* Data records
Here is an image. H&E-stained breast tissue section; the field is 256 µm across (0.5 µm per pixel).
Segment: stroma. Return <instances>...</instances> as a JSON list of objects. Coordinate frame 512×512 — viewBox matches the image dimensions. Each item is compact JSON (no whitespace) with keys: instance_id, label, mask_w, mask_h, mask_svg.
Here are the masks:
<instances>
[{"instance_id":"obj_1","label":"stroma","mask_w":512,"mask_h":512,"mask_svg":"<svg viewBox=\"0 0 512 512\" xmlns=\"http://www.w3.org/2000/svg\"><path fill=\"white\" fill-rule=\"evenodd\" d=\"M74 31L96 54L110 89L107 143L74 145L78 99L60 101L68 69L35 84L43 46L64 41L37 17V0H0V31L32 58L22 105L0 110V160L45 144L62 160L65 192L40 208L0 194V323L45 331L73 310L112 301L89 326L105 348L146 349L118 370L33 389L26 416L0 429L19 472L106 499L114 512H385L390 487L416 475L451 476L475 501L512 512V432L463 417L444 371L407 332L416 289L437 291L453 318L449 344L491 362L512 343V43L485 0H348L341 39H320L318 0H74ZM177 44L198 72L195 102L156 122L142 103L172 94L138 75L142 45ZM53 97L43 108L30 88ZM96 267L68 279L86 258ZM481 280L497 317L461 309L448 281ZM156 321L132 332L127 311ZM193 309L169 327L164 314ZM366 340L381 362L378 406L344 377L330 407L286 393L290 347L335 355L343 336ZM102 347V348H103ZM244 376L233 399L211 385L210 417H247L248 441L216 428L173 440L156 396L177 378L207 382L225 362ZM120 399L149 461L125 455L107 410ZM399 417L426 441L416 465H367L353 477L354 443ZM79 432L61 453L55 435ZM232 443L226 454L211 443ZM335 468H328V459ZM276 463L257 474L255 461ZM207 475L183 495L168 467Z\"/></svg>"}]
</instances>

* Directions
Nothing may be left out: return each entry exactly as it reads.

* Answer to the exercise
Here is an image. H&E-stained breast tissue section; the field is 256 µm across (0.5 µm per pixel).
Segment: stroma. Return <instances>...</instances> as a JSON list of objects. Coordinate frame 512×512 — viewBox matches the image dimensions. Each item is compact JSON (no whitespace) with keys: instance_id, label, mask_w, mask_h, mask_svg.
Here are the masks:
<instances>
[{"instance_id":"obj_1","label":"stroma","mask_w":512,"mask_h":512,"mask_svg":"<svg viewBox=\"0 0 512 512\" xmlns=\"http://www.w3.org/2000/svg\"><path fill=\"white\" fill-rule=\"evenodd\" d=\"M74 31L96 54L110 89L107 143L74 145L78 99L60 101L68 69L35 84L43 46L64 41L37 17V0H0V31L32 58L22 105L0 110V160L45 144L62 160L65 192L40 208L0 194V323L45 331L73 310L112 301L89 326L105 348L146 349L118 370L33 389L26 416L0 429L19 472L106 499L114 512H385L390 487L416 475L451 476L475 501L512 512V432L463 417L444 371L407 332L416 289L437 291L453 318L449 344L491 362L512 343V43L485 0H348L341 39H320L318 0H74ZM177 44L198 72L195 102L156 122L142 103L172 94L138 75L142 45ZM53 97L43 108L30 88ZM96 267L68 279L86 258ZM481 280L497 317L461 309L448 281ZM156 321L132 332L127 311ZM193 309L169 327L164 314ZM366 340L381 362L378 406L344 377L330 407L286 393L290 347L335 355L343 336ZM102 347V348H103ZM244 376L233 399L211 385L210 417H247L248 441L216 428L173 440L156 396L177 378L207 382L225 362ZM120 399L149 461L125 455L107 410ZM399 417L426 441L416 465H367L353 477L354 443ZM79 432L61 453L55 435ZM232 443L226 454L211 443ZM335 468H328V459ZM276 463L257 474L255 461ZM207 475L183 495L168 467Z\"/></svg>"}]
</instances>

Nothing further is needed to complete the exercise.